Exercise requirements: Once you have located the line containing "none -> cyan 1x2 brick [441,190,563,301]" in the material below, return it exactly along with each line after it through the line containing "blue 1x1 cone [576,445,632,536] -> none".

--- Supplied material Enclosed Below ---

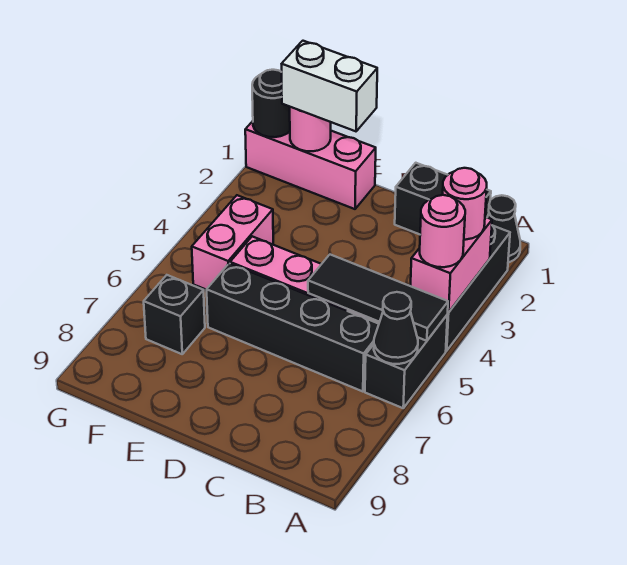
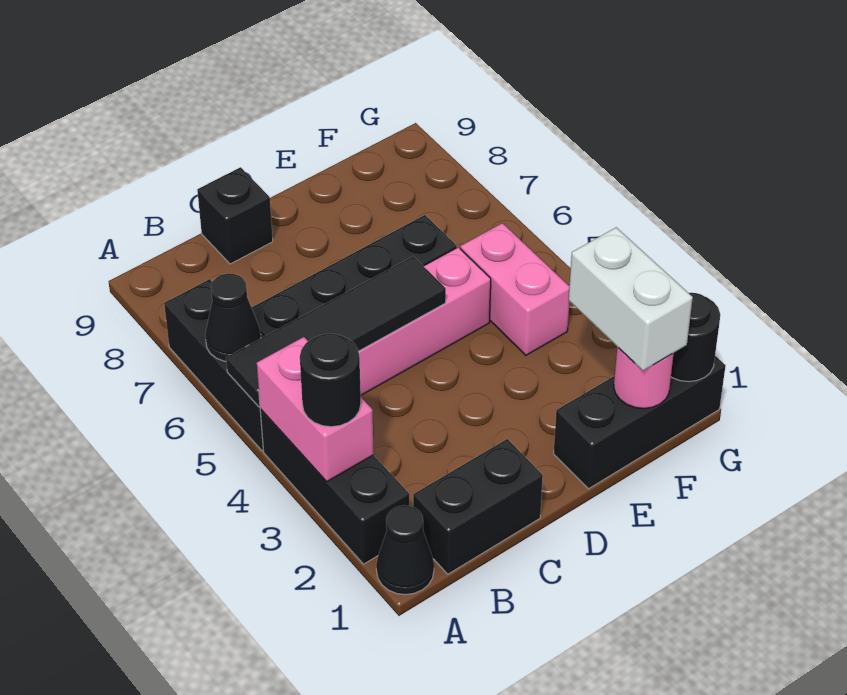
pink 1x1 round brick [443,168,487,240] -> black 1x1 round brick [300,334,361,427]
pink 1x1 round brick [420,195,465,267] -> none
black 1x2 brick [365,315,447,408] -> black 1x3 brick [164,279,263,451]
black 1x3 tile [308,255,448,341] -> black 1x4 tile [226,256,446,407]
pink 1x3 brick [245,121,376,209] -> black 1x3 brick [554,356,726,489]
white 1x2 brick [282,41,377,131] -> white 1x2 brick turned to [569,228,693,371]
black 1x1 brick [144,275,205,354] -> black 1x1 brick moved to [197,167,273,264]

--- End of Enclosed Supplied material ---
--- Supplied material Enclosed Below ---

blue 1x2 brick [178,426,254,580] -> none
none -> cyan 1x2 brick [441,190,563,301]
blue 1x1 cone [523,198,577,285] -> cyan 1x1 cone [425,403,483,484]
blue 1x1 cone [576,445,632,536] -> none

--- End of Enclosed Supplied material ---

Answer:
none -> cyan 1x2 brick [441,190,563,301]
blue 1x1 cone [523,198,577,285] -> cyan 1x1 cone [425,403,483,484]
blue 1x1 cone [576,445,632,536] -> none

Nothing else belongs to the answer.